INPUT DATA:
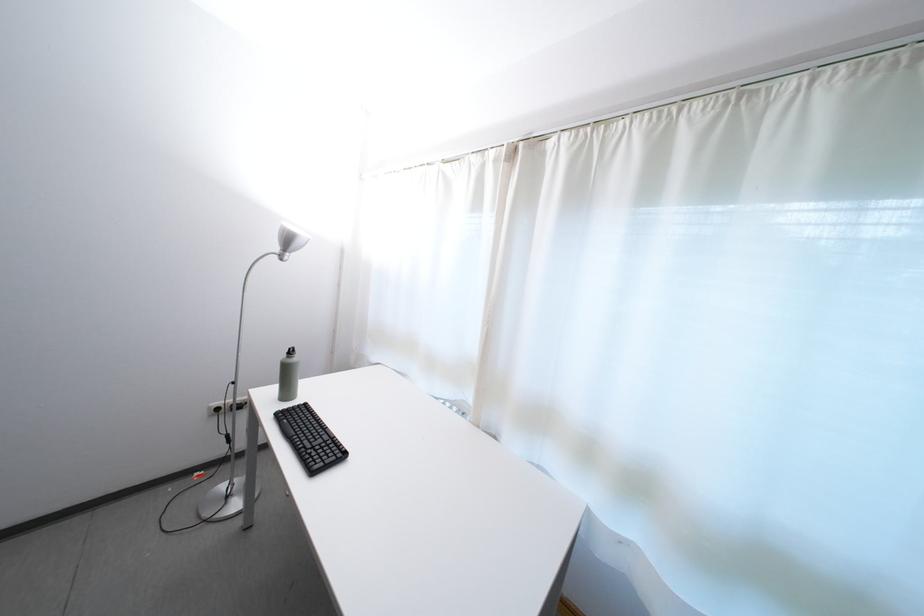
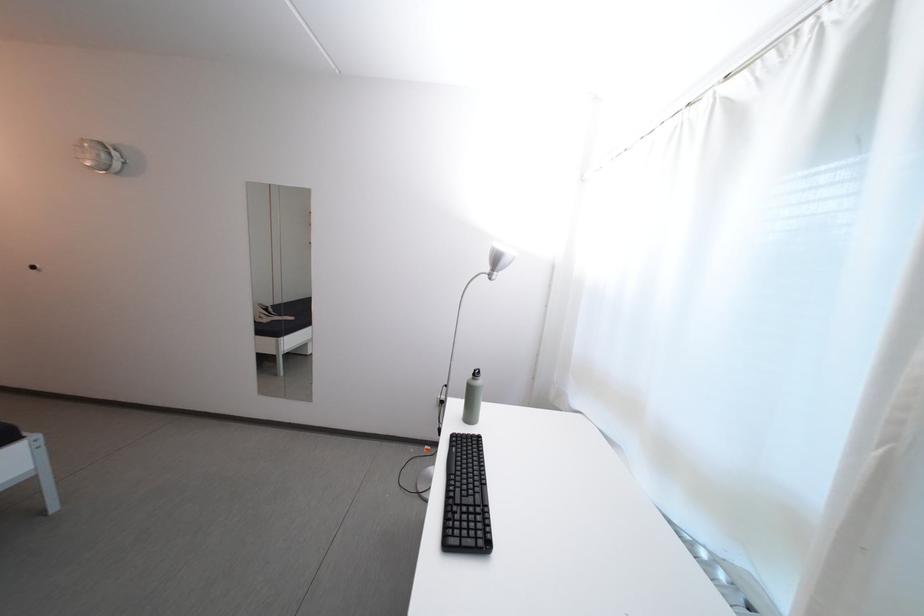
Question: Based on the continuous images, in which direction is the camera rotating? Reply with the corresponding letter.

Choices:
 (A) Left
 (B) Right
 (C) Up
 (D) Down

Answer: (A)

WHAT IS EXPECTED:
Reproduce the lines of the records above verbatim, omitting the pictures.

THE ANSWER:
Question: Based on the continuous images, in which direction is the camera rotating? Reply with the corresponding letter.

Choices:
 (A) Left
 (B) Right
 (C) Up
 (D) Down

Answer: (A)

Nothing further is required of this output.